* YOUR GOAL *
Scan the records for the string "green". State how many lines contain it and add nothing.

* ENTRIES SUPPLIED *
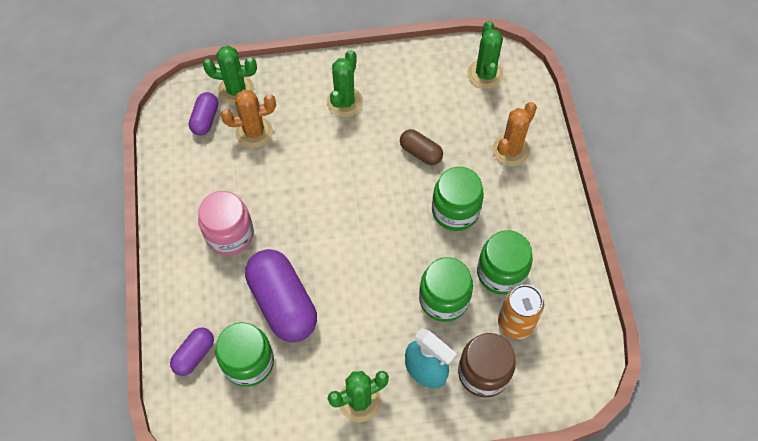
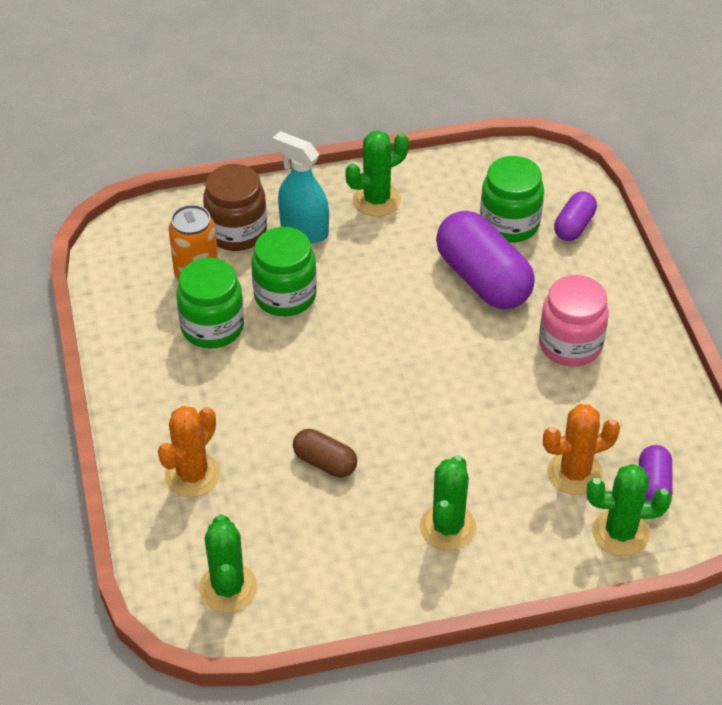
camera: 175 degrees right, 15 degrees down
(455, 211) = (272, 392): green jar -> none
* * *
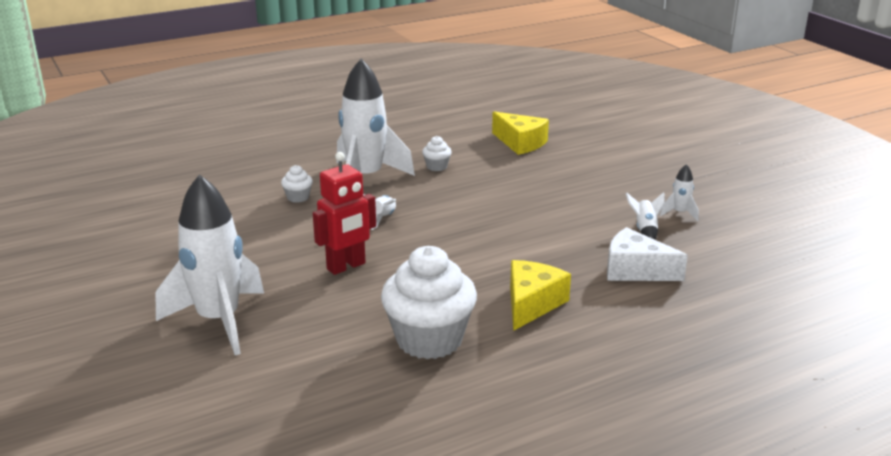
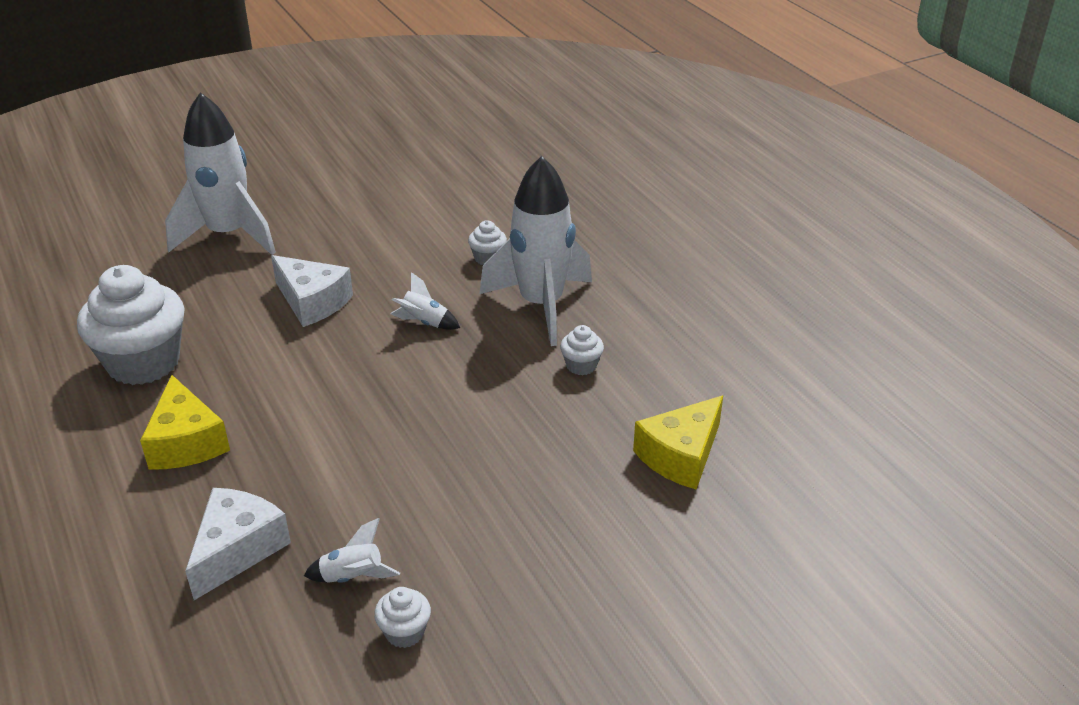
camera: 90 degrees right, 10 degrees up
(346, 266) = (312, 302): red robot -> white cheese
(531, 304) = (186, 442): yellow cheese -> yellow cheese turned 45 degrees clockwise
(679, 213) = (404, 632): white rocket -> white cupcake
==
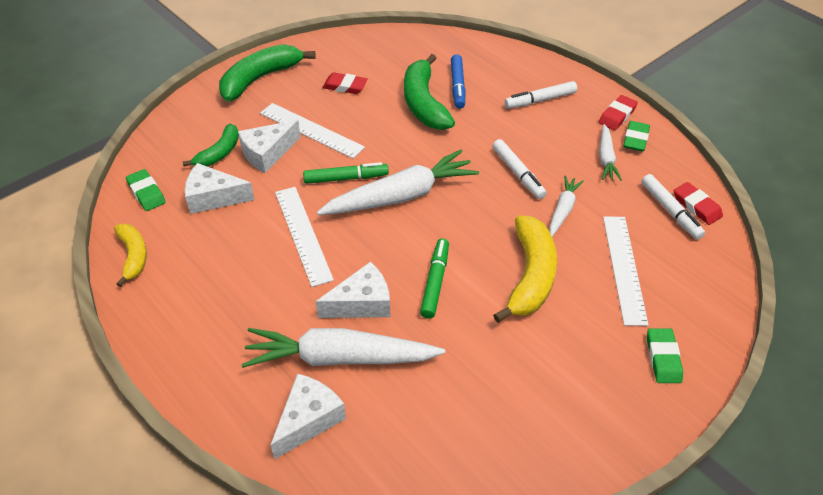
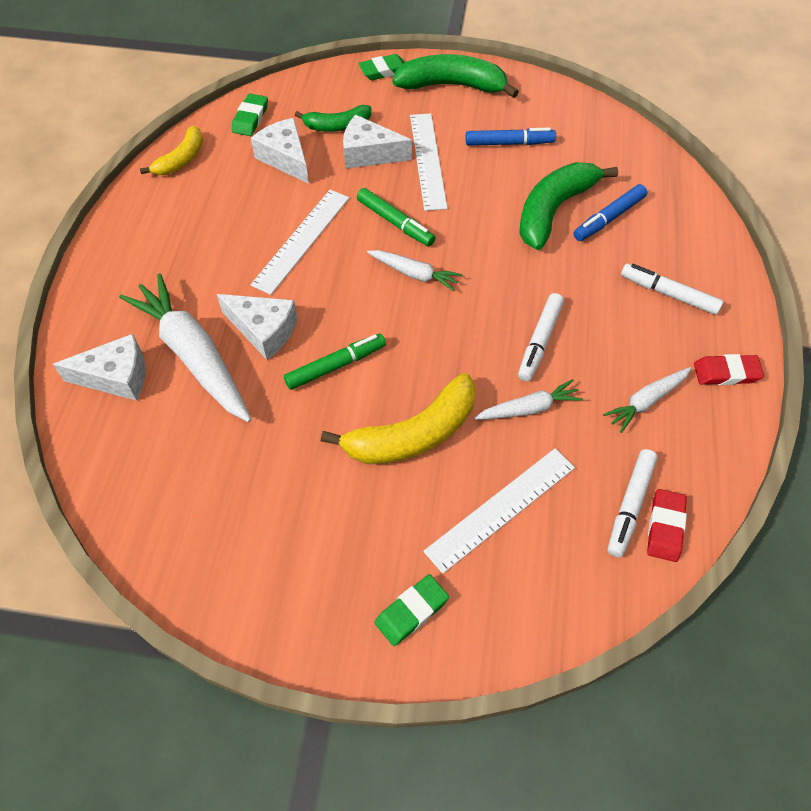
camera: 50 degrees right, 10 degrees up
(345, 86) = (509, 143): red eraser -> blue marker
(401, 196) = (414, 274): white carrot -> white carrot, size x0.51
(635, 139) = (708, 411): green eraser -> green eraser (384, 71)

* RESPONSE TO THE EXERCISE *
2